## Exercise prompt
Give back each entry exactly as written, apart from the pictures.

Spatial reasoning data
+ + + +

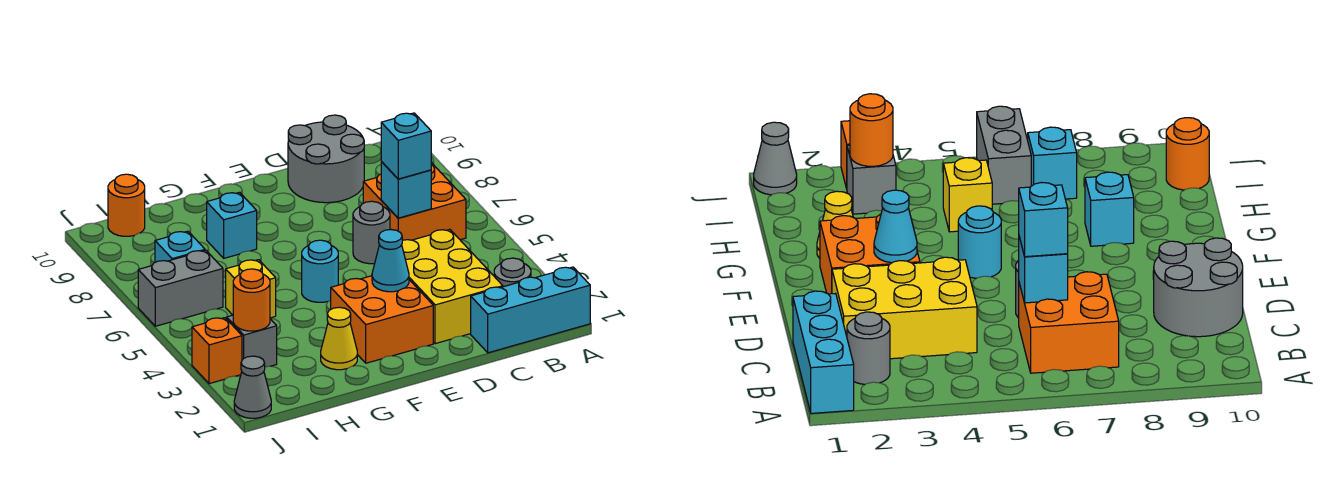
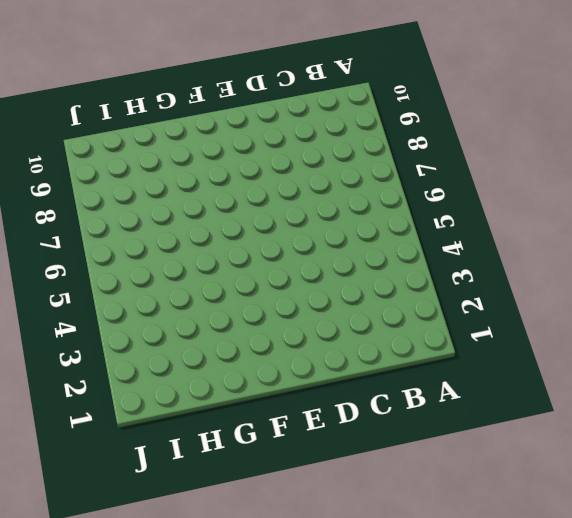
none -> cyan brick A1:C1 level 1
none -> grey round brick B2 level 1
none -> orange brick B6:C7 level 1

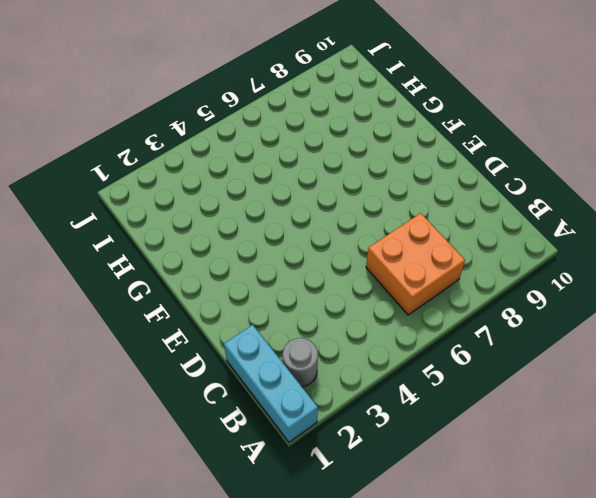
none -> yellow brick C2:D4 level 1
none -> grey round brick C9:D10 level 1
none -> grey round brick D6 level 1

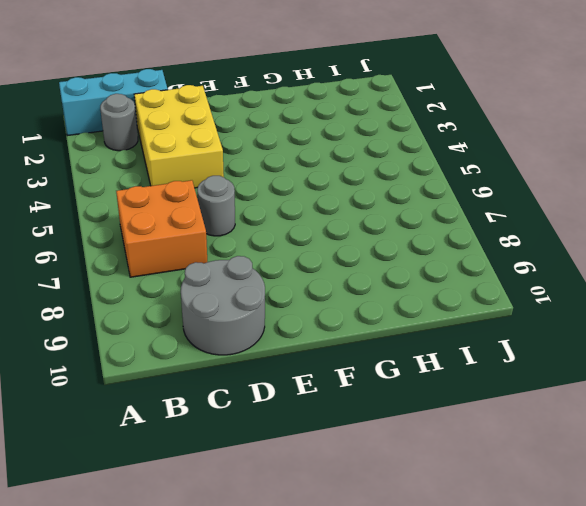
none -> orange brick E2:F3 level 1
none -> cyan round brick F5 level 1
none -> yellow cone G2 level 1

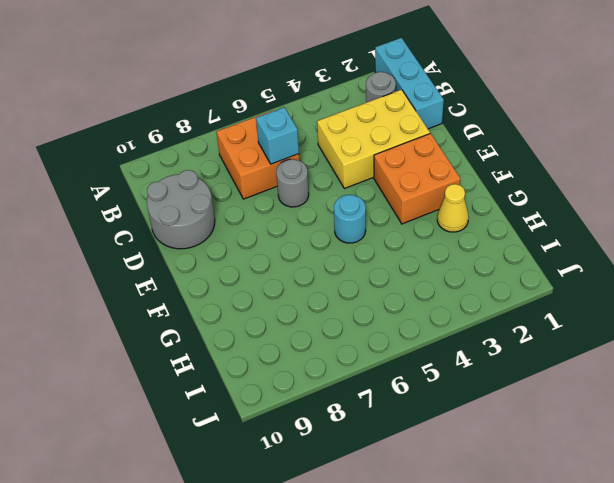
none -> cyan brick G8 level 1
none -> yellow brick H5 level 1
none -> grey brick I3 level 1

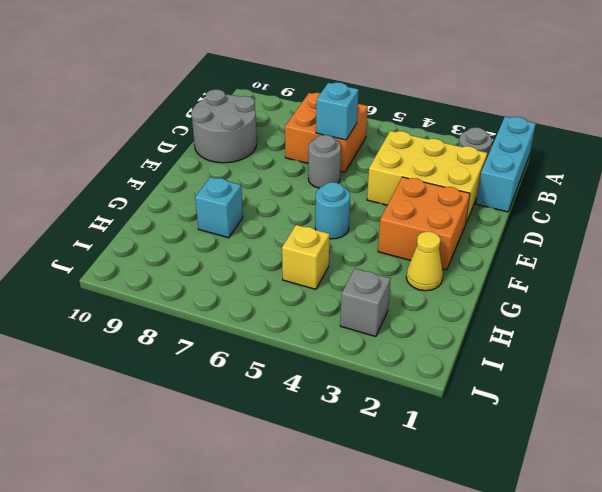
none -> grey brick I6:J6 level 1
none -> cyan brick I7 level 1
none -> orange round brick I10 level 1

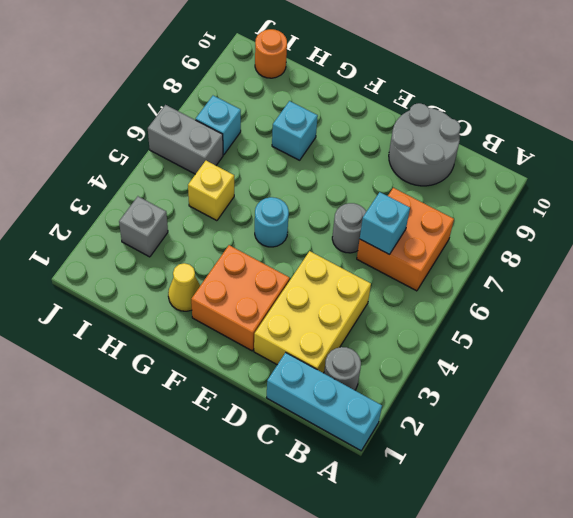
none -> grey cone J1 level 1
none -> orange brick J3 level 1
none -> cyan cone E3 level 2

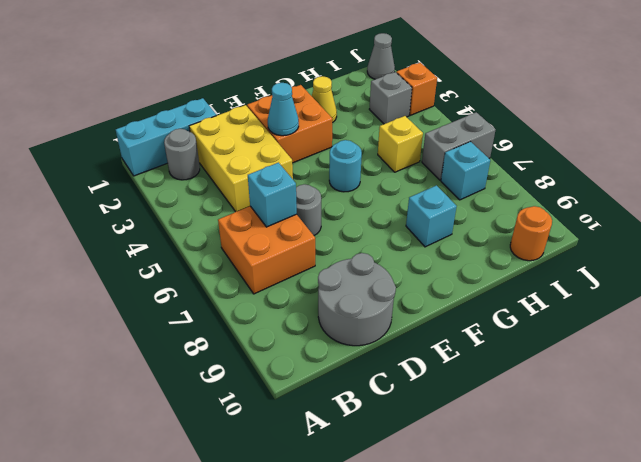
none -> orange round brick I3 level 2
none -> cyan brick C6 level 3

+ + + +

## Result of the exercise
none -> cyan brick A1:C1 level 1
none -> grey round brick B2 level 1
none -> orange brick B6:C7 level 1

none -> yellow brick C2:D4 level 1
none -> grey round brick C9:D10 level 1
none -> grey round brick D6 level 1

none -> orange brick E2:F3 level 1
none -> cyan round brick F5 level 1
none -> yellow cone G2 level 1

none -> cyan brick G8 level 1
none -> yellow brick H5 level 1
none -> grey brick I3 level 1

none -> grey brick I6:J6 level 1
none -> cyan brick I7 level 1
none -> orange round brick I10 level 1

none -> grey cone J1 level 1
none -> orange brick J3 level 1
none -> cyan cone E3 level 2

none -> orange round brick I3 level 2
none -> cyan brick C6 level 3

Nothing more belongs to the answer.